### AIM OF THE TASK
Only one stretch of the data is wanted: the line containing "(253, 348) = (407, 427): grey", the line containing "(390, 188) = (828, 556): grey", and every line between them, copied exactly.

Coordinate-based object records

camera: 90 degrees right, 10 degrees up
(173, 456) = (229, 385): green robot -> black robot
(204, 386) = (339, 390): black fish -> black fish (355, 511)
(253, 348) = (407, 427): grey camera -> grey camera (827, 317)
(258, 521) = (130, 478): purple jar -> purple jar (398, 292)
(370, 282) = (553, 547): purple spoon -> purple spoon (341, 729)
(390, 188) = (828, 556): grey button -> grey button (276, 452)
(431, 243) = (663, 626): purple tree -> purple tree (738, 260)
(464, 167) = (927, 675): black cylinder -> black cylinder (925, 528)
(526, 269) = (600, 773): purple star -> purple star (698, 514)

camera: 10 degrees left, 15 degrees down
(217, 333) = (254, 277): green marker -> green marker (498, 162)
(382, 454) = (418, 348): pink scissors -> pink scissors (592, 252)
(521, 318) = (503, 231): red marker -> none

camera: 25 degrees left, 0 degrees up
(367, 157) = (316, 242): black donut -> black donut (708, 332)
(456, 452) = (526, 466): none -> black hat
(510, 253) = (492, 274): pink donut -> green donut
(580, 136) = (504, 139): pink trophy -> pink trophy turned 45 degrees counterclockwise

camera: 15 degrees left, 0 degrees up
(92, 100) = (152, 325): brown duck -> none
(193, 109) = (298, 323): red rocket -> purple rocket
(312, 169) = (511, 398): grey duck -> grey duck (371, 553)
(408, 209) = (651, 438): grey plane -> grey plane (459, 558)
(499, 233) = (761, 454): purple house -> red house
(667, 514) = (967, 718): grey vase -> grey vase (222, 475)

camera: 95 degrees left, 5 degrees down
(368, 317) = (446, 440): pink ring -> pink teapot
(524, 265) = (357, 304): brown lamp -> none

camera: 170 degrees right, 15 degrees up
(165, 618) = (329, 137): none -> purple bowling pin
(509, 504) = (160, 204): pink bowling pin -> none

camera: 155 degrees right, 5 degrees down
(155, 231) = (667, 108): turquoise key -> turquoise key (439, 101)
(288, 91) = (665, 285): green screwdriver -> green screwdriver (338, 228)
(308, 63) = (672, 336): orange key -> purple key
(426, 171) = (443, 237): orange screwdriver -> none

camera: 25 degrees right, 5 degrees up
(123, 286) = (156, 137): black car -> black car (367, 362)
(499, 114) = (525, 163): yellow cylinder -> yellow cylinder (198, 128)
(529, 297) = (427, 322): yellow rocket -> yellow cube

### SOLVED EXERCISE
(253, 348) = (407, 427): grey camera -> grey camera (827, 317)
(258, 521) = (130, 478): purple jar -> purple jar (398, 292)
(370, 282) = (553, 547): purple spoon -> purple spoon (341, 729)
(390, 188) = (828, 556): grey button -> grey button (276, 452)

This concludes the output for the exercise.